→ **Task prompt**
Lines outside the range are not wanted. Give again exactly the lines between the line holding "(362, 275) = (457, 249): red" and the line holding "(281, 199) = (223, 95): yellow", inclusive, from the listing below.

→ **Data provided**
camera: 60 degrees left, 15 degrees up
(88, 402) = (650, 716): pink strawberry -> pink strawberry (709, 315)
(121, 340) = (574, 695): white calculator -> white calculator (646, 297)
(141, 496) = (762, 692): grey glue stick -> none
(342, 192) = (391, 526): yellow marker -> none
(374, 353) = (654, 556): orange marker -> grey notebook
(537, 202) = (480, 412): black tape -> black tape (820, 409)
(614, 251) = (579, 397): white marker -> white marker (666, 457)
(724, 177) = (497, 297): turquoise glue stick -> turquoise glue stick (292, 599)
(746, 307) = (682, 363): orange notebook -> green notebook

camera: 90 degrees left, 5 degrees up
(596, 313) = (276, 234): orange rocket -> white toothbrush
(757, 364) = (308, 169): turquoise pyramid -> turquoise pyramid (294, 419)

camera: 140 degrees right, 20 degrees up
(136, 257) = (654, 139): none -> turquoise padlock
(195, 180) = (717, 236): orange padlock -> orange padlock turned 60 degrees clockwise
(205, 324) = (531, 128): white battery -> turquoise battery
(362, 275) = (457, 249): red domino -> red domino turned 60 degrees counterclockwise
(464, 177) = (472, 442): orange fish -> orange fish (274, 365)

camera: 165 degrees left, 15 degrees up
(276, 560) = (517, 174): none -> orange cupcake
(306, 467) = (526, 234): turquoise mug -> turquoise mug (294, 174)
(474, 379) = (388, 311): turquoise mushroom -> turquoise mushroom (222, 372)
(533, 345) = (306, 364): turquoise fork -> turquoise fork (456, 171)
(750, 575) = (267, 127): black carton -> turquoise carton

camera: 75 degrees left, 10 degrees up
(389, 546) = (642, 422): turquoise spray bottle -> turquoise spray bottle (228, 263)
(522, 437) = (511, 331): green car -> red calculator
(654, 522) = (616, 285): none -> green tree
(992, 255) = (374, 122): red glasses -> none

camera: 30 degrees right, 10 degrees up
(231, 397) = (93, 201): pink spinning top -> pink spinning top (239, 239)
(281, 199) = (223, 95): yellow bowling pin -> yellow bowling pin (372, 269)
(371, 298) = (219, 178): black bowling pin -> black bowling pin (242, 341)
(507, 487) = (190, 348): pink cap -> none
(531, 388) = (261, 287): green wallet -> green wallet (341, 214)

→ **Answer to this task**
(362, 275) = (457, 249): red domino -> red domino turned 60 degrees counterclockwise
(464, 177) = (472, 442): orange fish -> orange fish (274, 365)

camera: 165 degrees left, 15 degrees up
(276, 560) = (517, 174): none -> orange cupcake
(306, 467) = (526, 234): turquoise mug -> turquoise mug (294, 174)
(474, 379) = (388, 311): turquoise mushroom -> turquoise mushroom (222, 372)
(533, 345) = (306, 364): turquoise fork -> turquoise fork (456, 171)
(750, 575) = (267, 127): black carton -> turquoise carton

camera: 75 degrees left, 10 degrees up
(389, 546) = (642, 422): turquoise spray bottle -> turquoise spray bottle (228, 263)
(522, 437) = (511, 331): green car -> red calculator
(654, 522) = (616, 285): none -> green tree
(992, 255) = (374, 122): red glasses -> none

camera: 30 degrees right, 10 degrees up
(231, 397) = (93, 201): pink spinning top -> pink spinning top (239, 239)
(281, 199) = (223, 95): yellow bowling pin -> yellow bowling pin (372, 269)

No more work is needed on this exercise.